### [To do]
The response must contain each line of the material that holds "minus".

### [Stored data]
━━━━━━━━
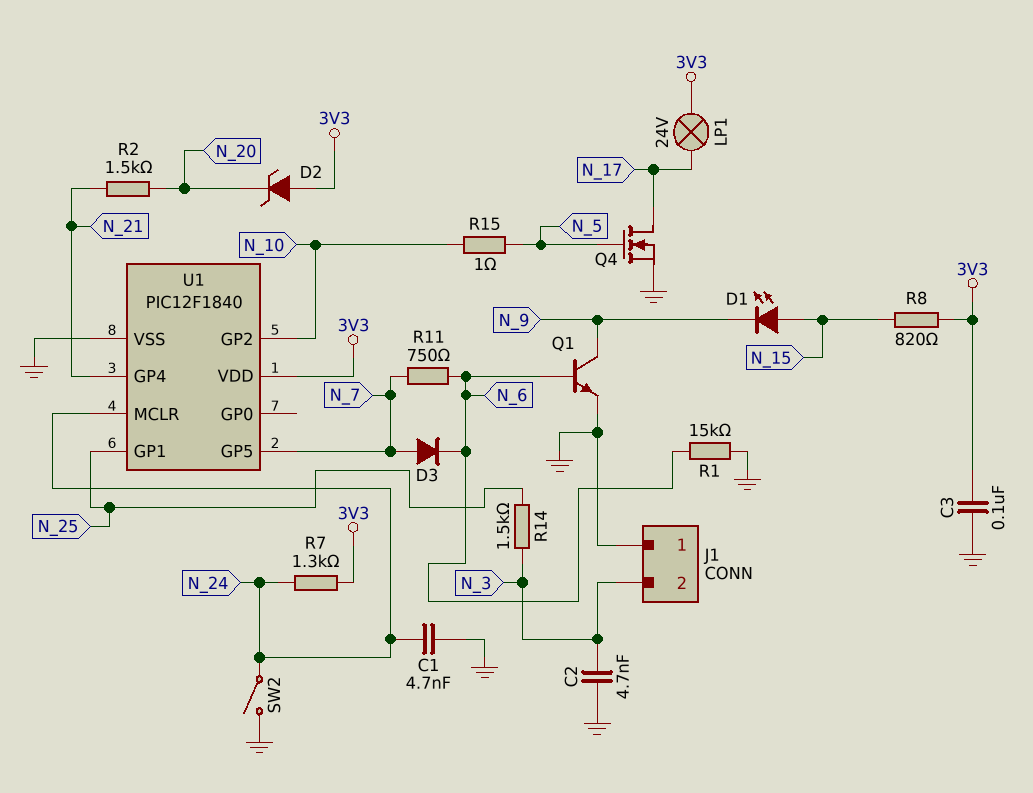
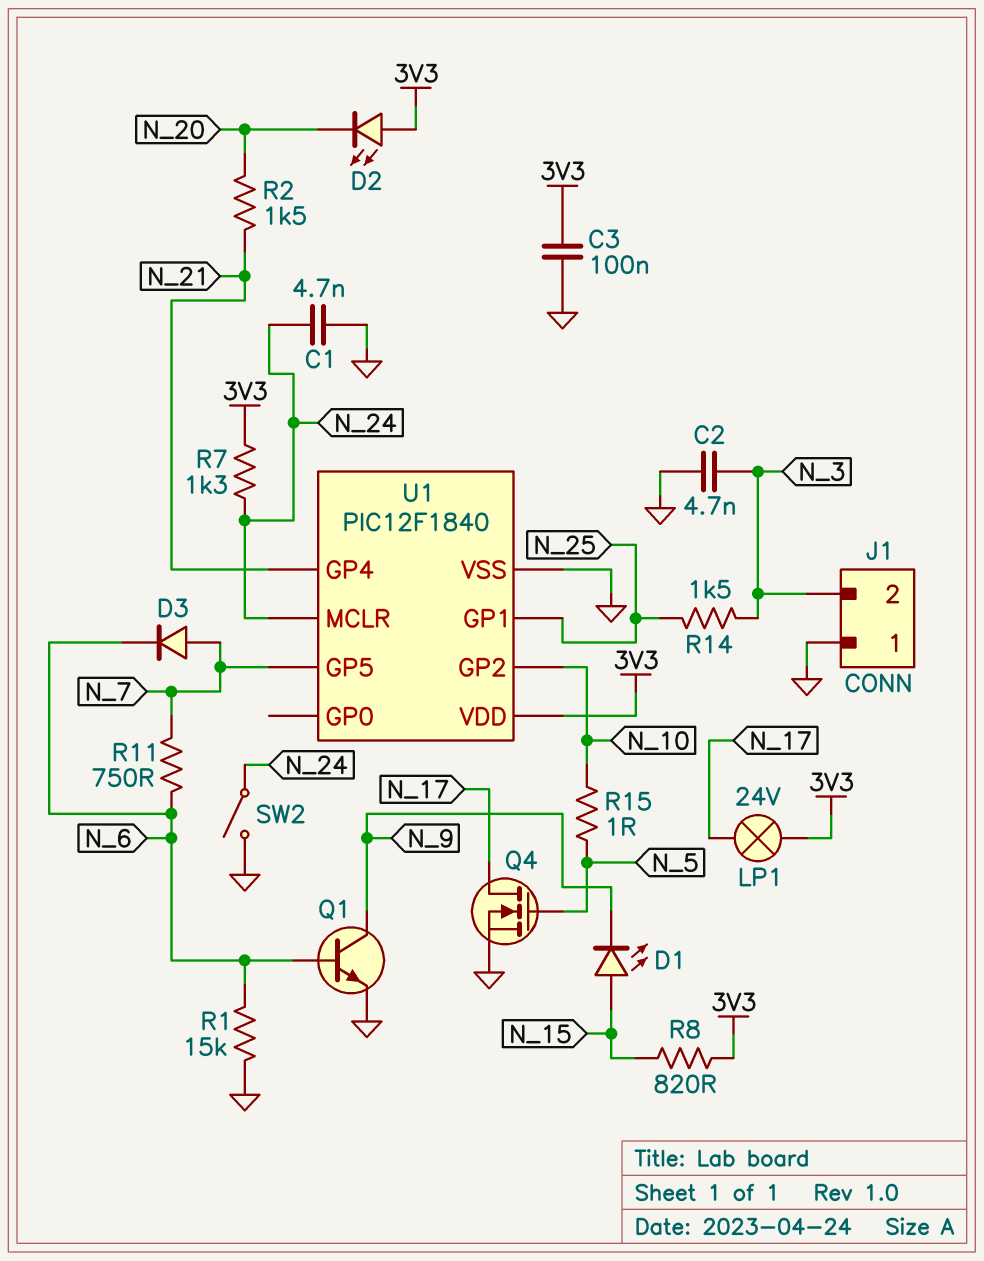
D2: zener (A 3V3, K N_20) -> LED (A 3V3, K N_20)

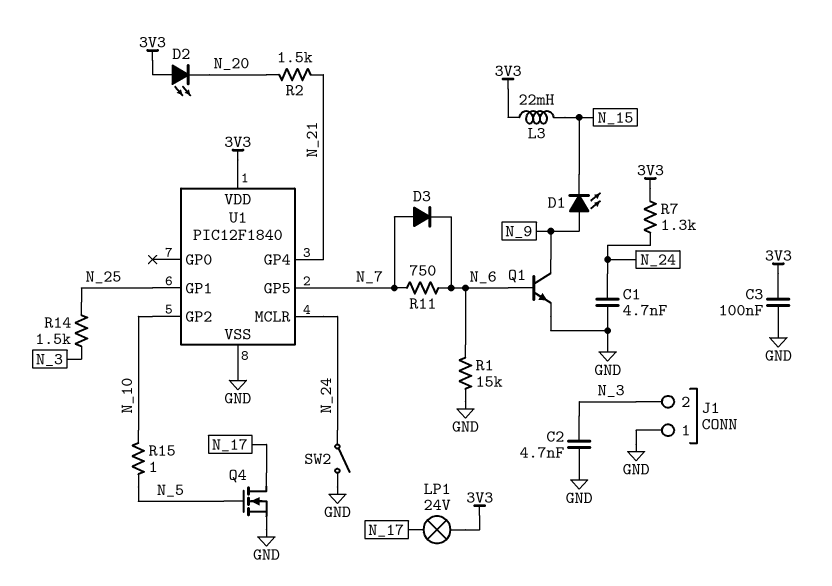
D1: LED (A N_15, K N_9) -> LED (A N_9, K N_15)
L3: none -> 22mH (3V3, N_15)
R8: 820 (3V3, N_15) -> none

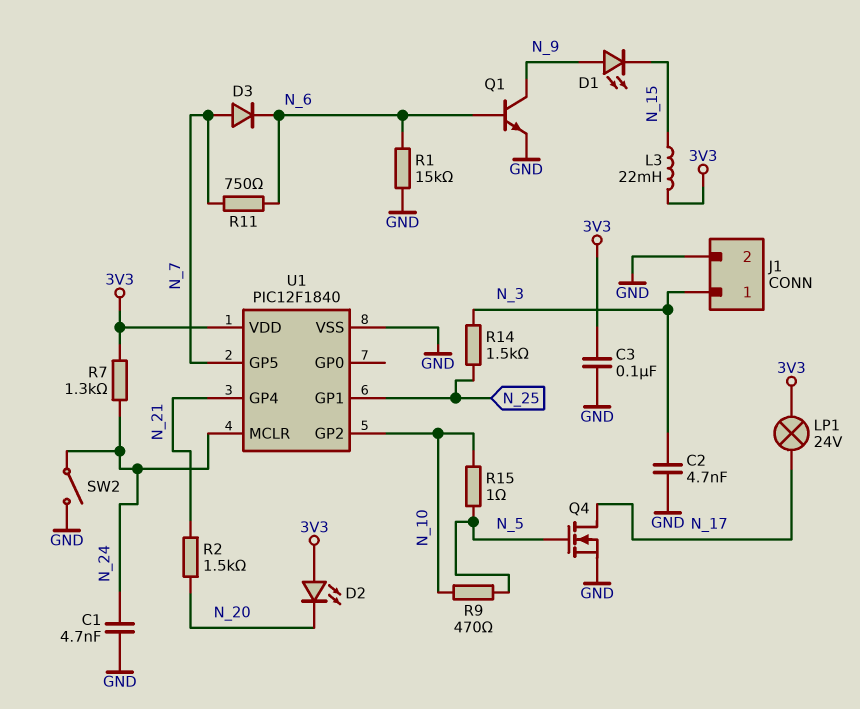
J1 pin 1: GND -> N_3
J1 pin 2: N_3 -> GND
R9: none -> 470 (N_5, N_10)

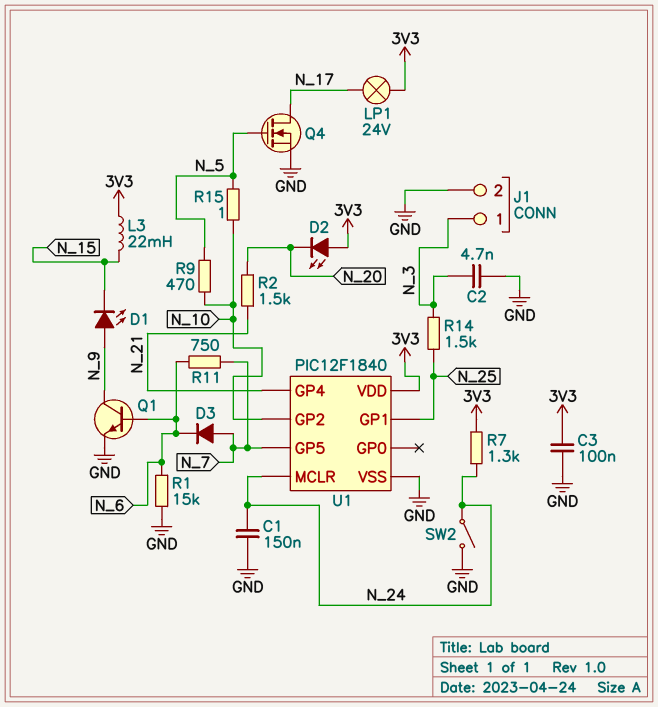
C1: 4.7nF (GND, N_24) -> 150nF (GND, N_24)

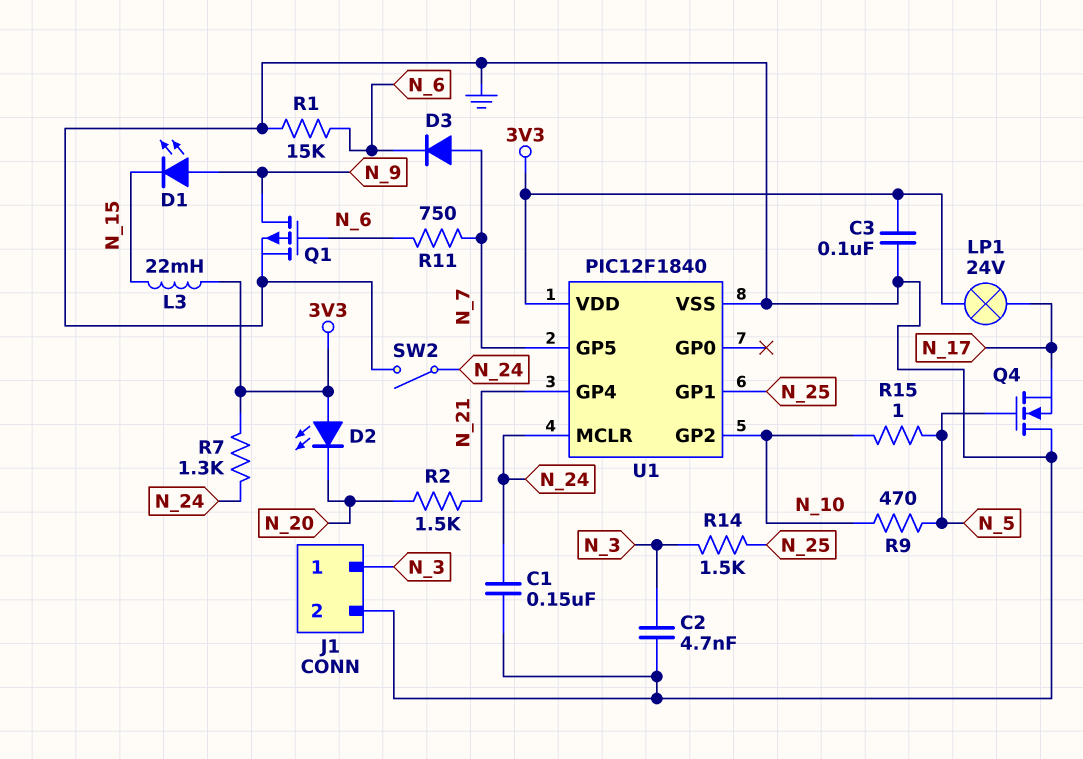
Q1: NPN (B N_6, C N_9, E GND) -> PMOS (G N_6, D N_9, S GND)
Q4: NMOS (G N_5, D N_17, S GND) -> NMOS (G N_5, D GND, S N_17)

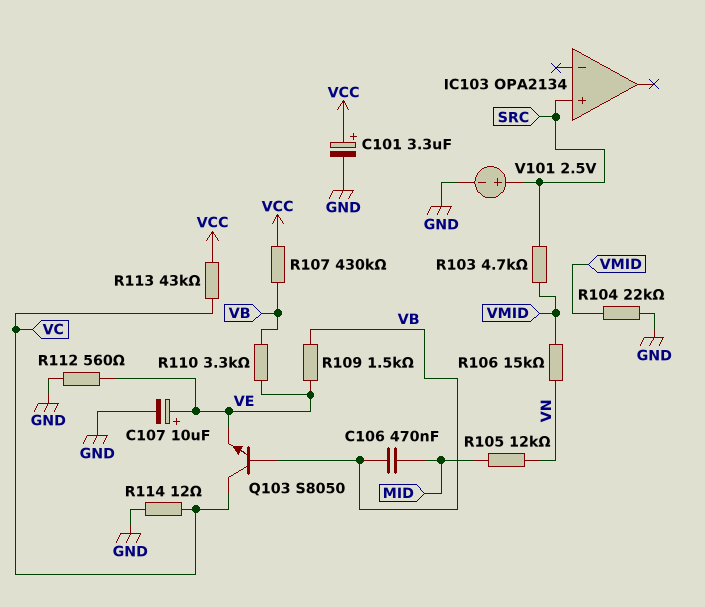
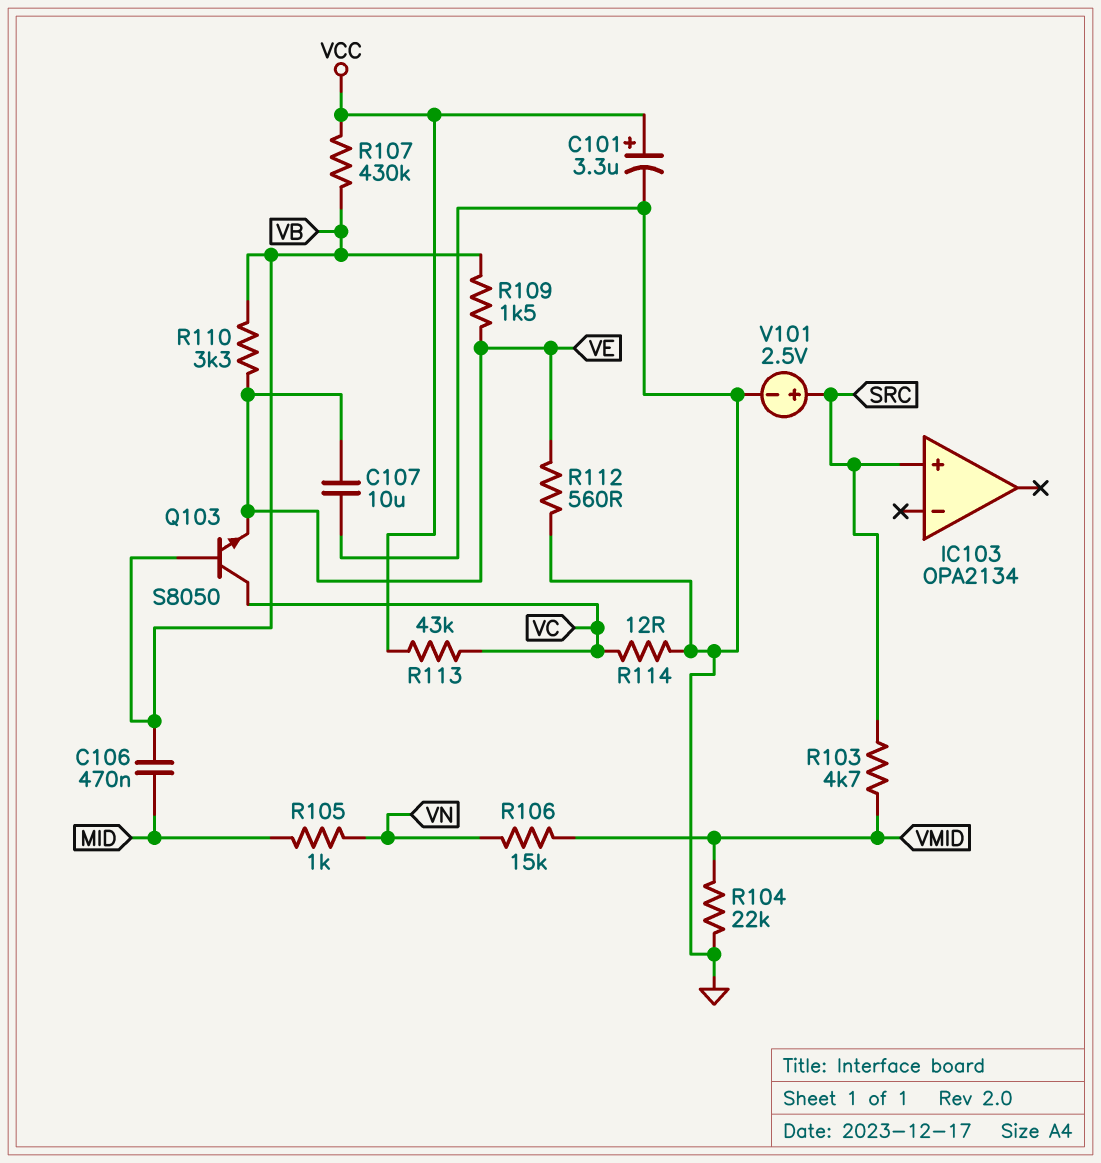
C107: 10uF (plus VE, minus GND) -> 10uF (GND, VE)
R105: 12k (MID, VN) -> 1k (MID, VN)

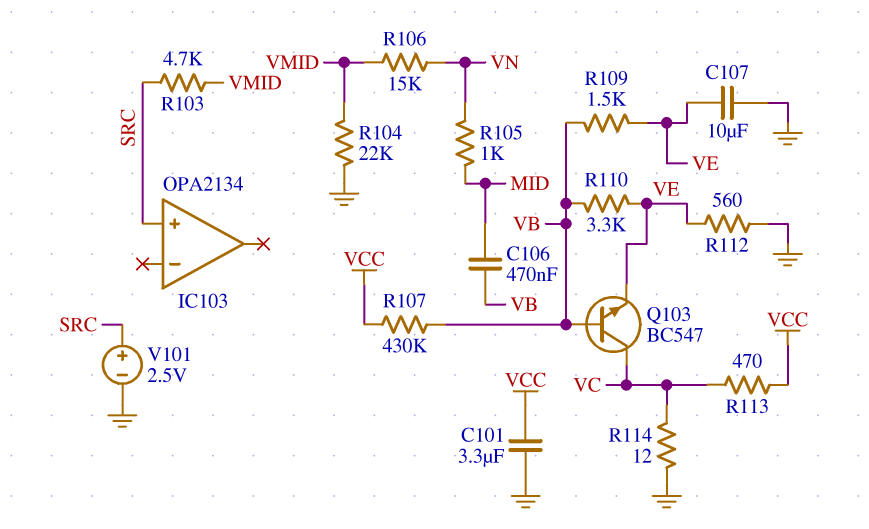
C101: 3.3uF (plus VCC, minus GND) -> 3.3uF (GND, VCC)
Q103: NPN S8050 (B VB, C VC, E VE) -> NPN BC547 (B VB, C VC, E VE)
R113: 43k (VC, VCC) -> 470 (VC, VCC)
━━━━━━━━
### [Answer space]
C107: 10uF (plus VE, minus GND) -> 10uF (GND, VE)
C101: 3.3uF (plus VCC, minus GND) -> 3.3uF (GND, VCC)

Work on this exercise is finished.